Directions:
In the data, find the word "lila" and copy out every line that has it.

·····

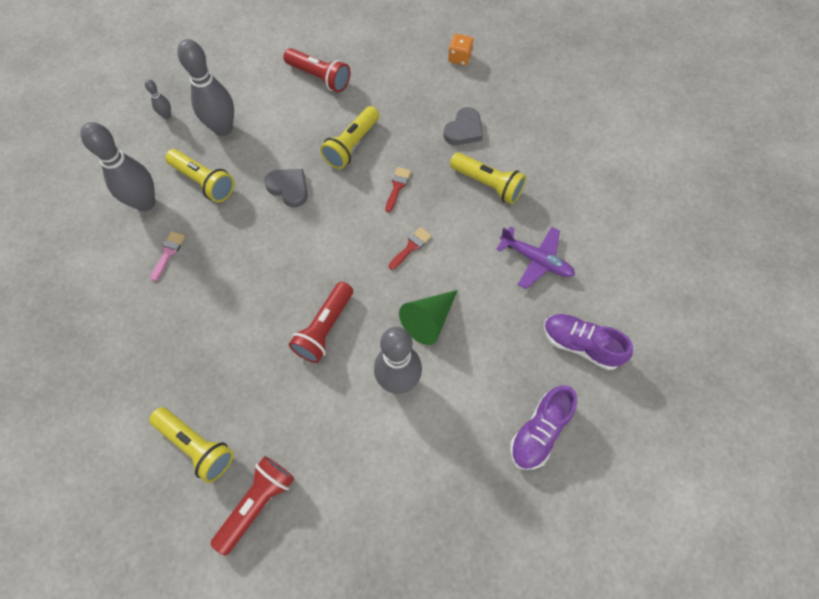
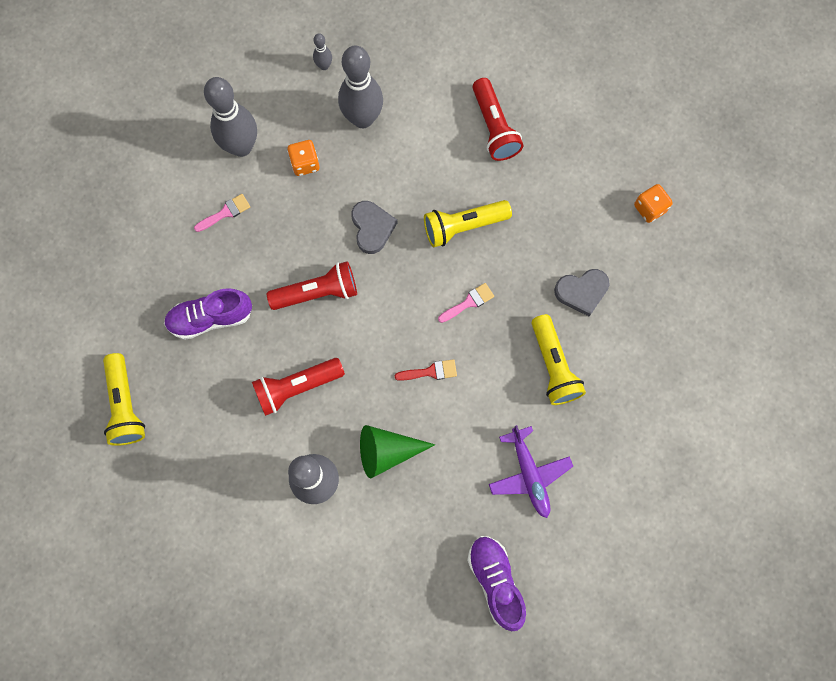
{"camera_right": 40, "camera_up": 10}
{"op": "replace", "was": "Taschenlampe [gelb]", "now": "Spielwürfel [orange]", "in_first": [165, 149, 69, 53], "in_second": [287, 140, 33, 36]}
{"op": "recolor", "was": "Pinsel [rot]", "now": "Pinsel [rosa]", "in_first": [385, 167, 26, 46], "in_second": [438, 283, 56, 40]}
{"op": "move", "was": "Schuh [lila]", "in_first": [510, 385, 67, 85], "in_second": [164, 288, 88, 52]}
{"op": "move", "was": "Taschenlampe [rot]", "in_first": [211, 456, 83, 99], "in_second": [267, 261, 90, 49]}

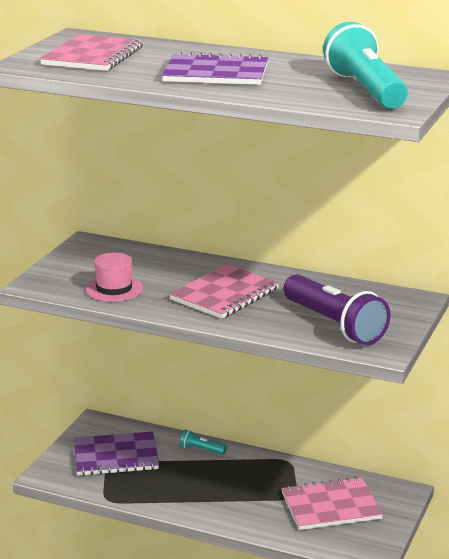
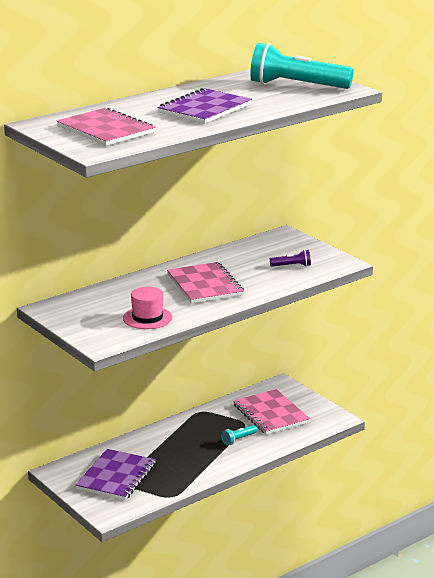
{"camera_right": -60, "camera_up": 0}
{"op": "resize", "was": "Taschenlampe [lila]", "in_first": [283, 274, 107, 71], "in_second": [270, 250, 41, 16], "ratio": 0.42}
{"op": "move", "was": "Taschenlampe [türkis]", "in_first": [180, 429, 47, 25], "in_second": [221, 425, 37, 20]}
{"op": "rotate", "was": "Notizbuch [rosa]", "in_first": [281, 477, 102, 53], "in_second": [233, 389, 77, 46], "clockwise": -45}

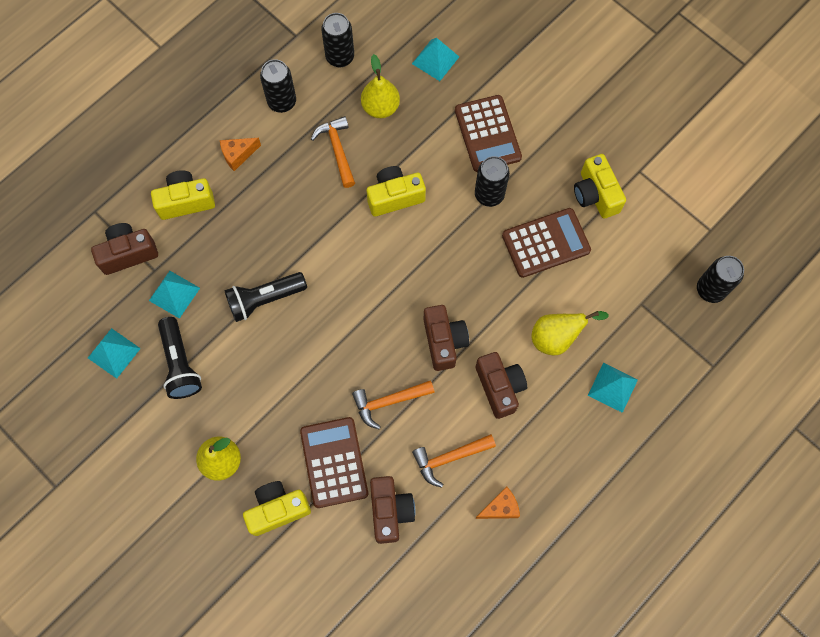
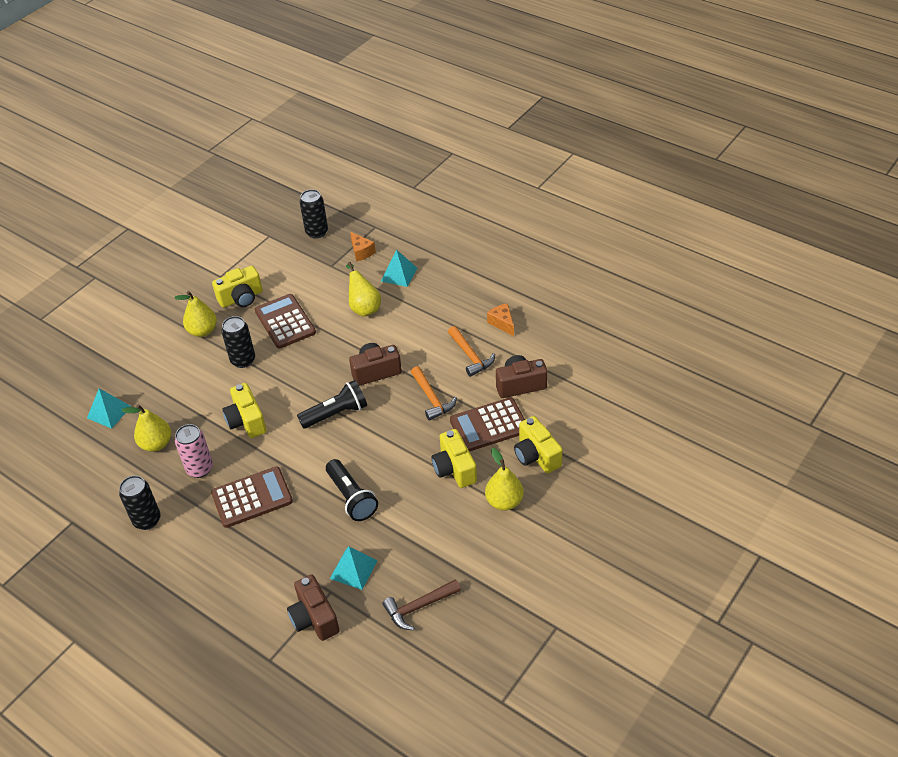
{"camera_right": -95, "camera_up": -25}
{"op": "delete", "was": "Dose [schwarz]", "in_first": [321, 13, 33, 54]}
{"op": "move", "was": "Taschenrechner [braun]", "in_first": [455, 95, 67, 77], "in_second": [211, 466, 82, 62]}
{"op": "replace", "was": "Hammer [orange]", "now": "Dose [rosa]", "in_first": [311, 116, 44, 72], "in_second": [175, 424, 38, 54]}
{"op": "move", "was": "Käse [orange]", "in_first": [220, 138, 41, 33], "in_second": [350, 232, 26, 30]}
{"op": "move", "was": "Kamera [gelb]", "in_first": [151, 170, 64, 50], "in_second": [431, 429, 46, 59]}
{"op": "move", "was": "Taschenlampe [schwarz]", "in_first": [158, 317, 44, 82], "in_second": [297, 380, 70, 49]}
{"op": "replace", "was": "Pyramide [türkis]", "now": "Hammer [braun]", "in_first": [88, 328, 53, 51], "in_second": [383, 579, 78, 51]}
{"op": "delete", "was": "Kamera [braun]", "in_first": [476, 352, 51, 67]}
{"op": "insert", "now": "Birne [gelb]", "in_second": [174, 291, 43, 46]}

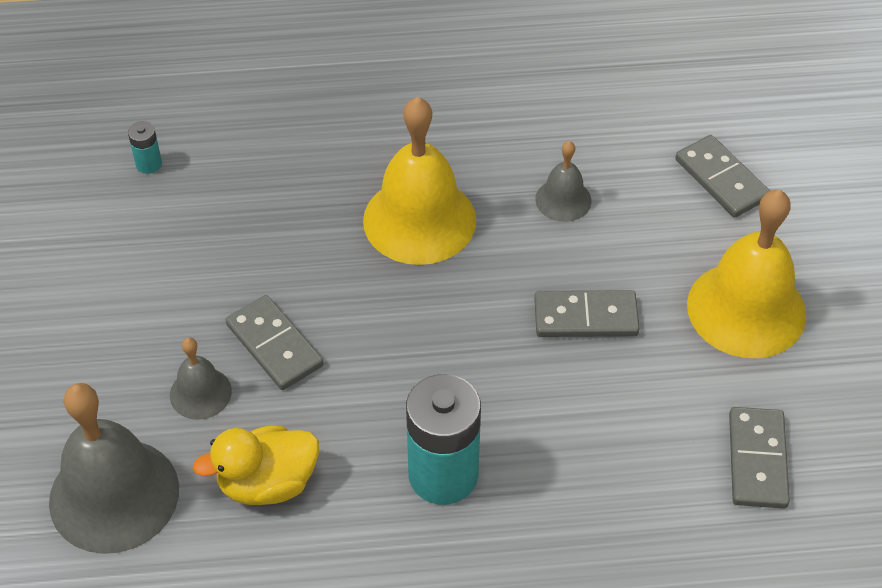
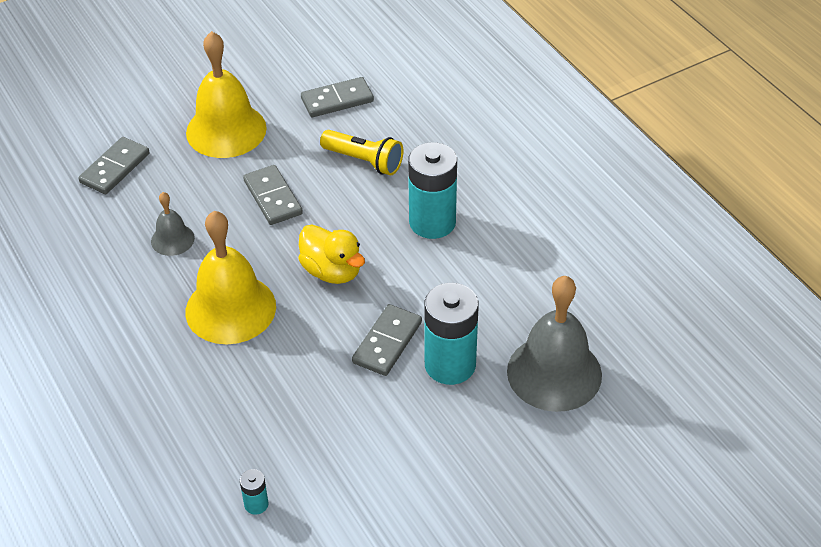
{"camera_right": -115, "camera_up": -5}
{"op": "replace", "was": "Glocke [grau]", "now": "Batterie [türkis]", "in_first": [170, 337, 62, 83], "in_second": [424, 283, 55, 102]}
{"op": "move", "was": "Ente [gelb]", "in_first": [193, 425, 126, 80], "in_second": [298, 225, 67, 59]}
{"op": "insert", "now": "Taschenlampe [gelb]", "in_second": [320, 130, 84, 45]}

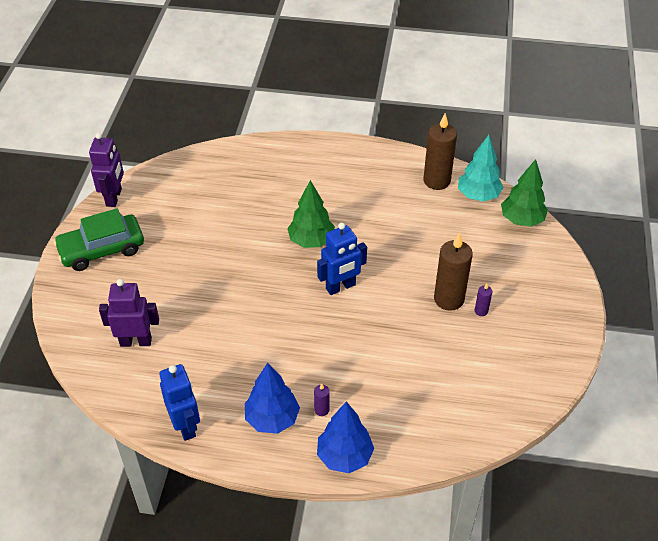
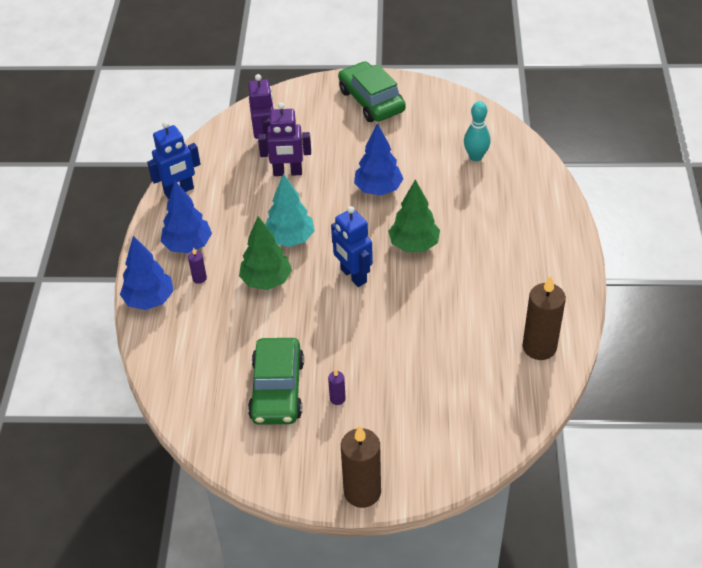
{"camera_right": 85, "camera_up": 0}
{"op": "move", "was": "Roboter [lila]", "in_first": [89, 133, 35, 74], "in_second": [258, 102, 53, 74]}
{"op": "move", "was": "Baum [türkis]", "in_first": [458, 135, 46, 67], "in_second": [265, 173, 50, 74]}
{"op": "move", "was": "Baum [grün]", "in_first": [501, 159, 47, 68], "in_second": [239, 216, 53, 74]}
{"op": "move", "was": "Kerze [braun]", "in_first": [434, 232, 39, 79], "in_second": [341, 425, 40, 83]}
{"op": "insert", "now": "Bowlingkegel [türkis]", "in_second": [464, 101, 27, 60]}
{"op": "insert", "now": "Baum [blau]", "in_second": [354, 123, 49, 72]}
{"op": "insert", "now": "Auto [grün]", "in_second": [248, 338, 56, 87]}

·····

Expected output:
{"op": "move", "was": "Schuh [lila]", "in_first": [510, 385, 67, 85], "in_second": [164, 288, 88, 52]}
{"op": "resize", "was": "Taschenlampe [lila]", "in_first": [283, 274, 107, 71], "in_second": [270, 250, 41, 16], "ratio": 0.42}
{"op": "move", "was": "Roboter [lila]", "in_first": [89, 133, 35, 74], "in_second": [258, 102, 53, 74]}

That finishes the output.